*HOW TO COMPLETE THIS TASK*: Read the listing below and copy out each line where the word "right" occurs.

*DATA FOR ANALYSIS*:
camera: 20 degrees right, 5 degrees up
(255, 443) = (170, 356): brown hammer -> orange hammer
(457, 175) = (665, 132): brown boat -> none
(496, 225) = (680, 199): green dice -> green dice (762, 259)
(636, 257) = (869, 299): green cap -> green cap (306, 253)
---
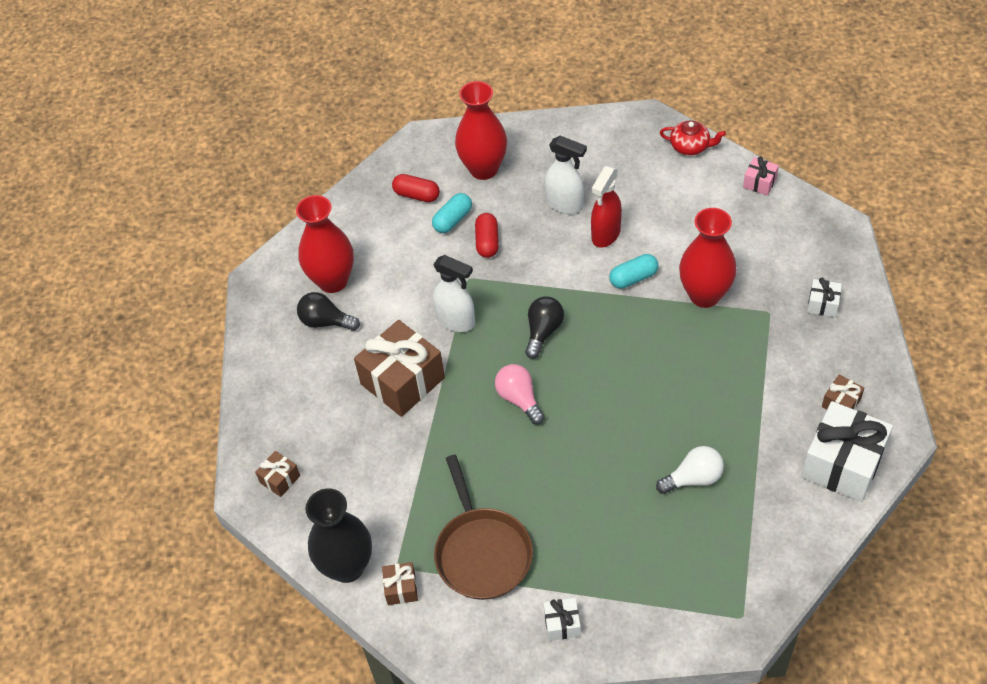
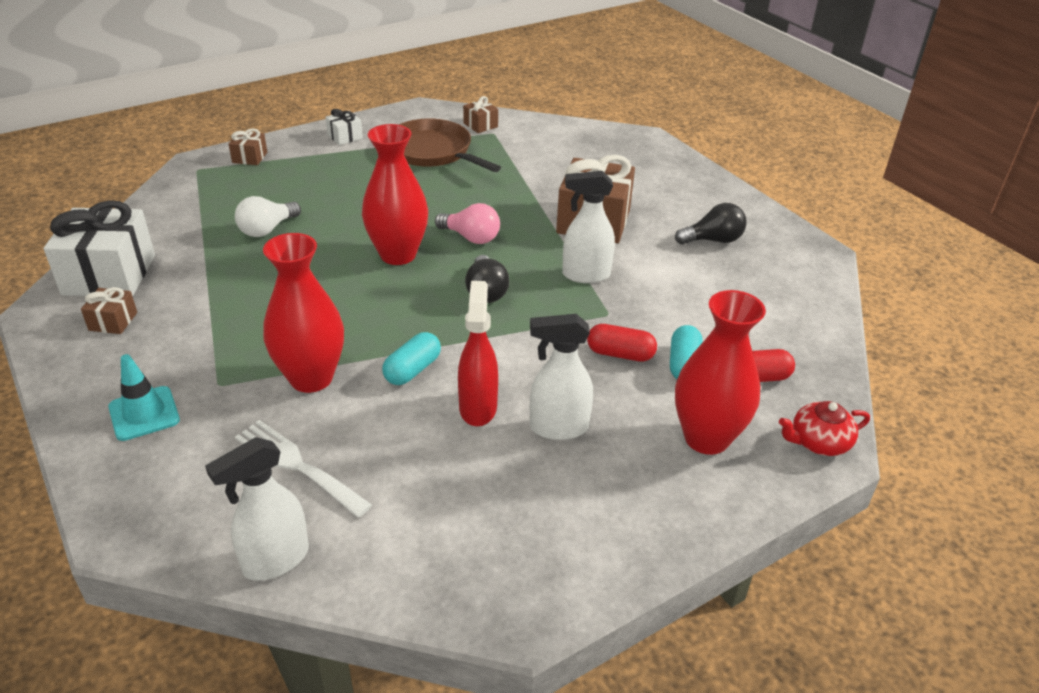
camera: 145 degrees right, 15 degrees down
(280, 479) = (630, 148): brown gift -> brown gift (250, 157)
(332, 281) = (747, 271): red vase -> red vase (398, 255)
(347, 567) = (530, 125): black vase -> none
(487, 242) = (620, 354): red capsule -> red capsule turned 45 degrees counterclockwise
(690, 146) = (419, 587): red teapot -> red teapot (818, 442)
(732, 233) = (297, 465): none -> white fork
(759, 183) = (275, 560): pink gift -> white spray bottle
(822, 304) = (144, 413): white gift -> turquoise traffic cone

*TASK RESULT*:
camera: 20 degrees right, 5 degrees up
camera: 145 degrees right, 15 degrees down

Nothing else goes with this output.